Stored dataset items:
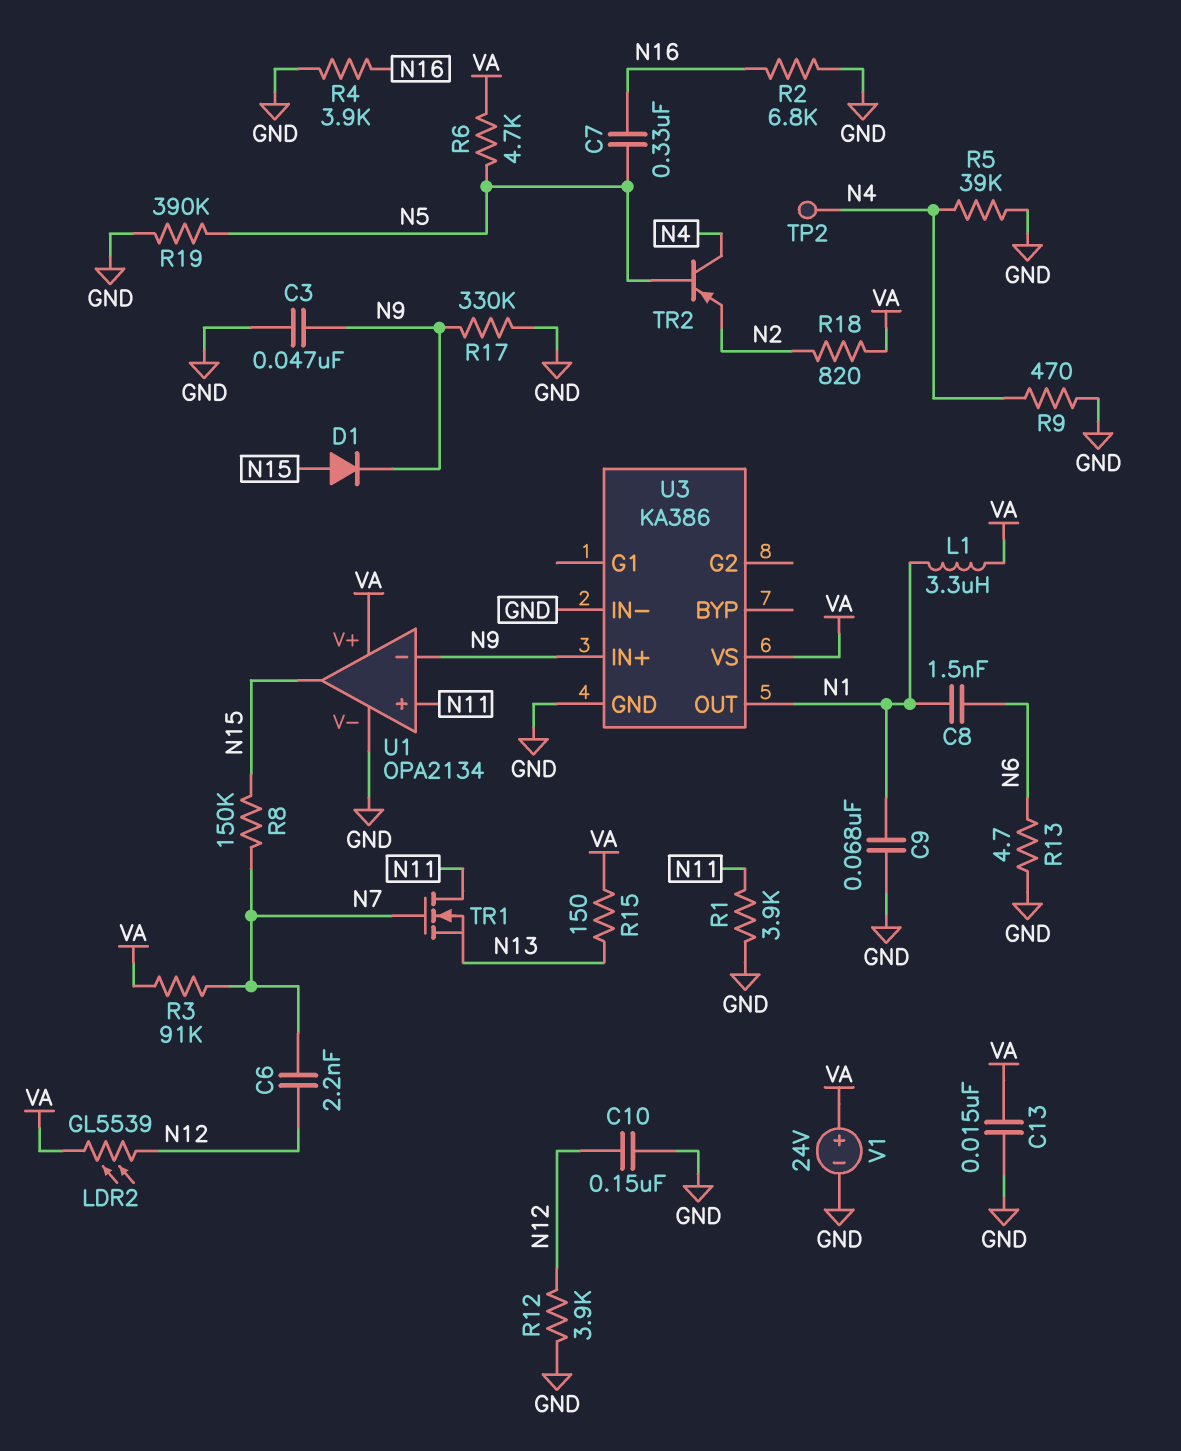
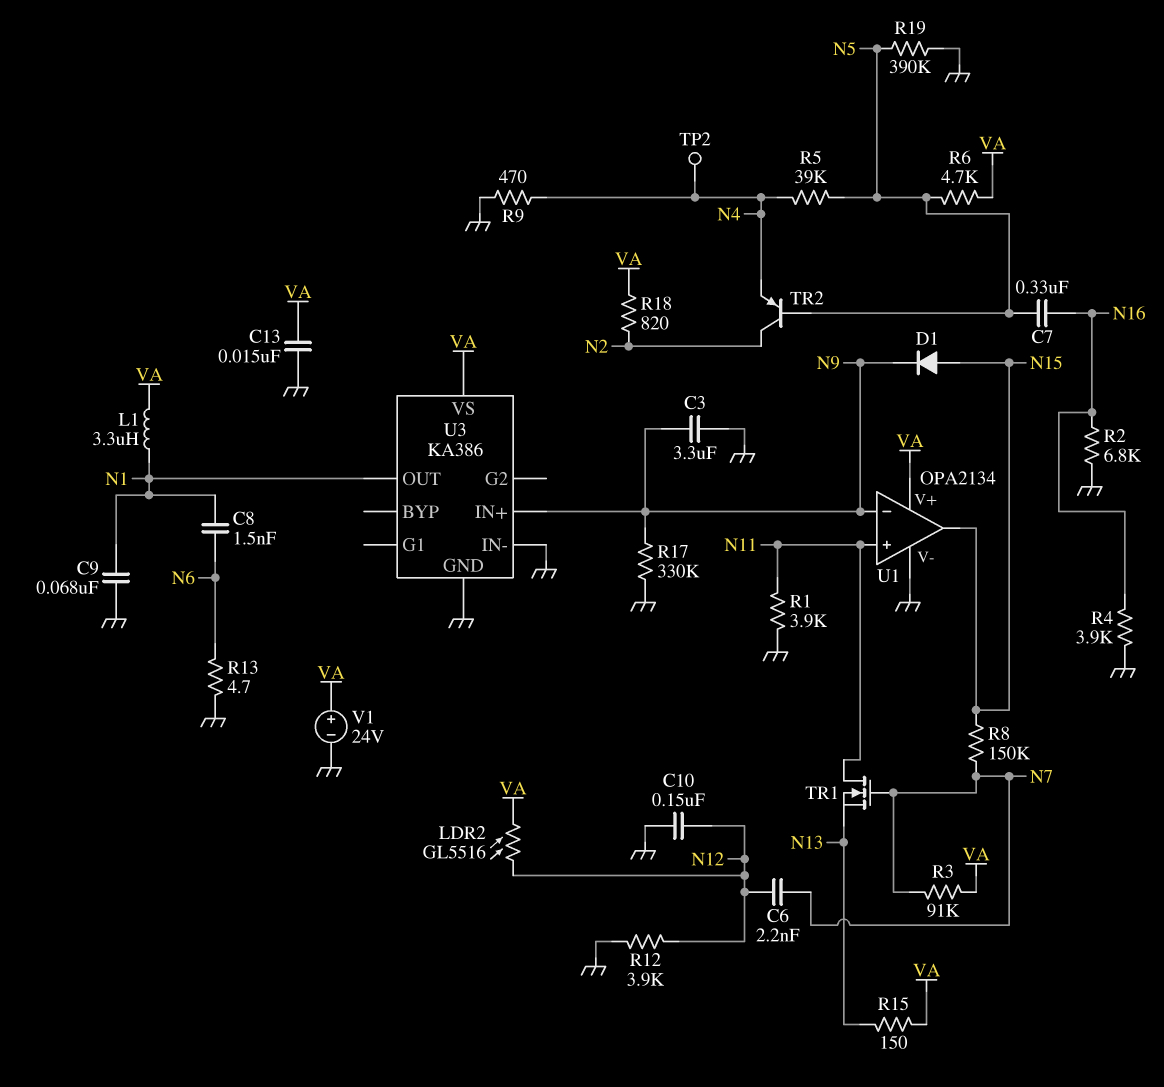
C3: 47nF (GND, N9) -> 3.3uF (GND, N9)
LDR2: GL5539 (N12, VA) -> GL5516 (N12, VA)
R5: 39k (GND, N4) -> 39k (N4, N5)
TR2: PNP (B N5, C N4, E N2) -> PNP (B N5, C N2, E N4)

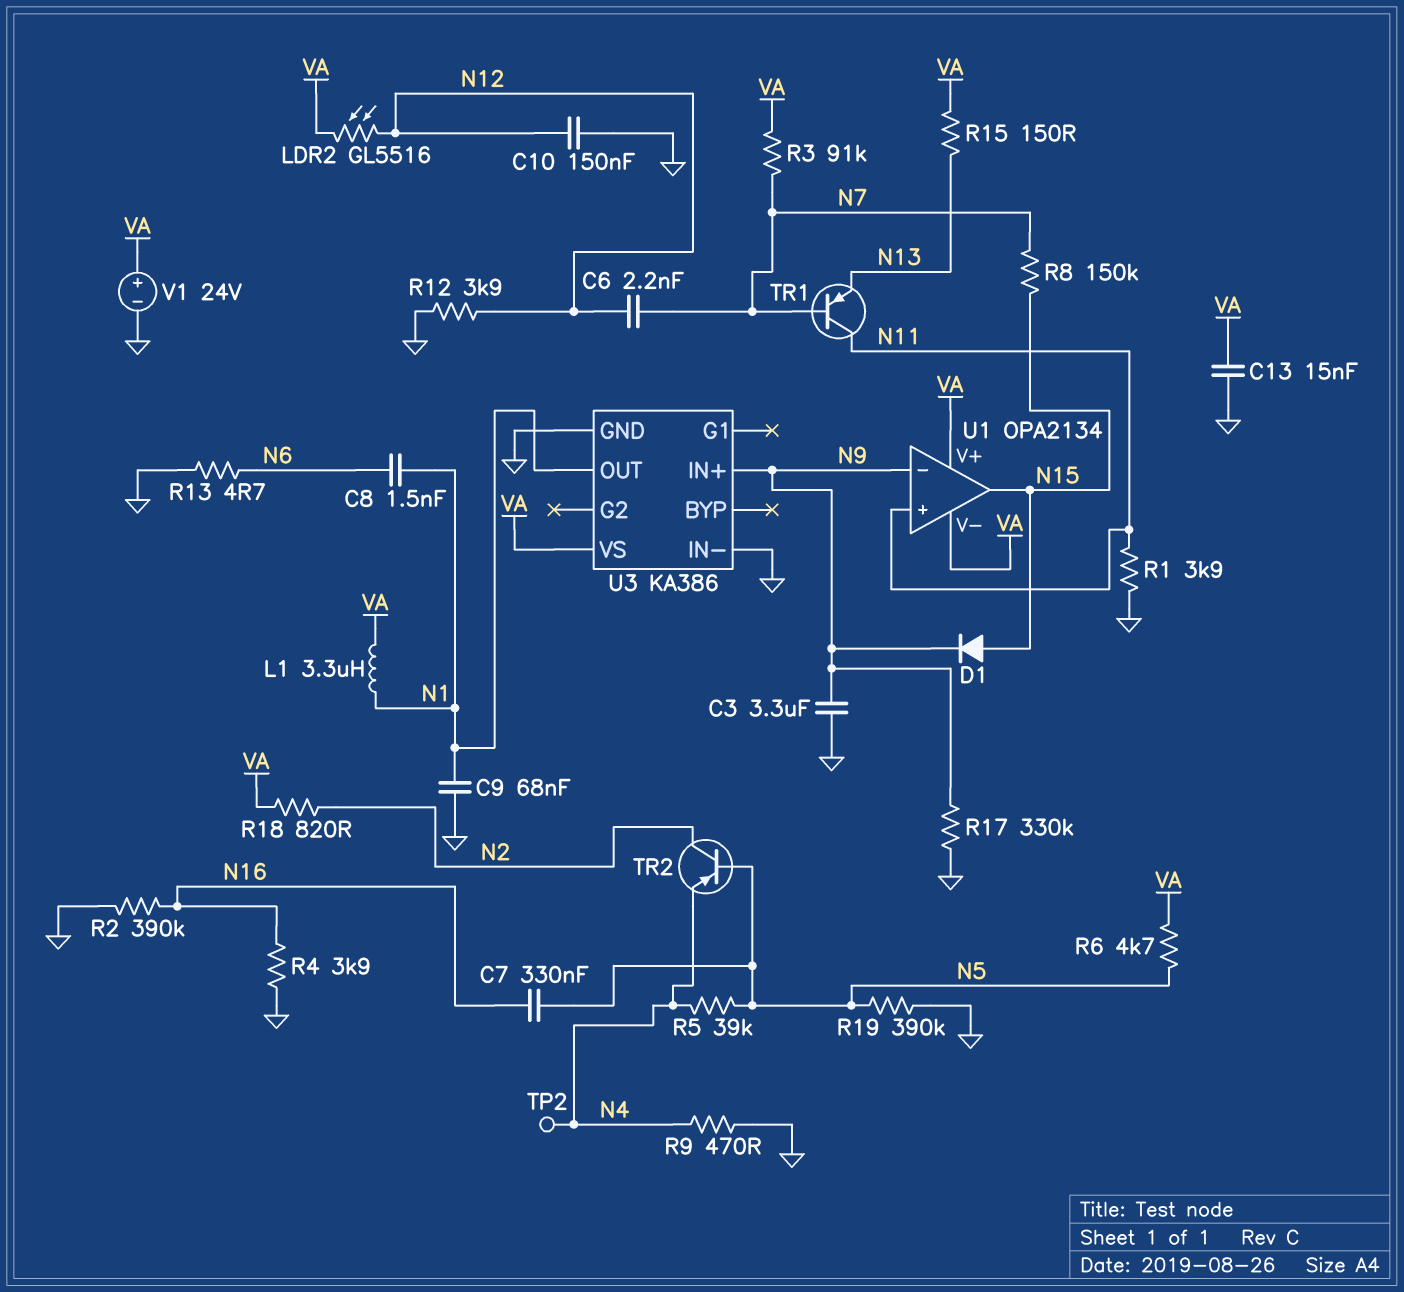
R2: 6.8k (GND, N16) -> 390k (GND, N16)
TR1: NMOS (G N7, D N11, S N13) -> PNP (B N7, C N11, E N13)
U1 pin V-: GND -> VA

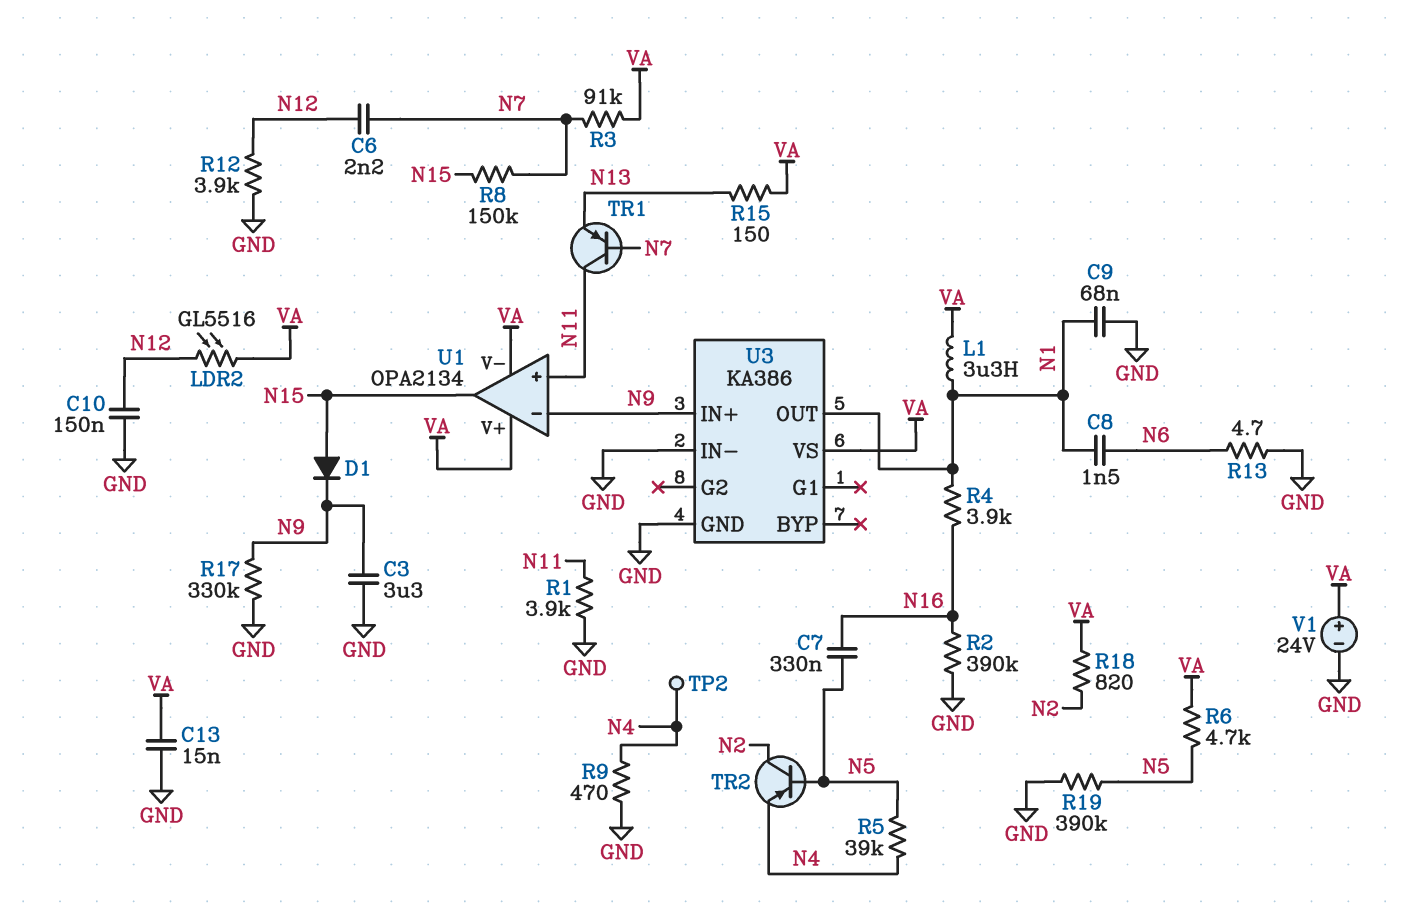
R4: 3.9k (GND, N16) -> 3.9k (N1, N16)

▸ **Work task**: Pictures excluded, reproduce only the part above that opens with the line holding "LDR2: GL5539 (N12, VA) -> GL5516 (N12, VA)" and closes with the line holding "U1 pin V-: GND -> VA", exactly as written.

▸ **Result**:
LDR2: GL5539 (N12, VA) -> GL5516 (N12, VA)
R5: 39k (GND, N4) -> 39k (N4, N5)
TR2: PNP (B N5, C N4, E N2) -> PNP (B N5, C N2, E N4)

R2: 6.8k (GND, N16) -> 390k (GND, N16)
TR1: NMOS (G N7, D N11, S N13) -> PNP (B N7, C N11, E N13)
U1 pin V-: GND -> VA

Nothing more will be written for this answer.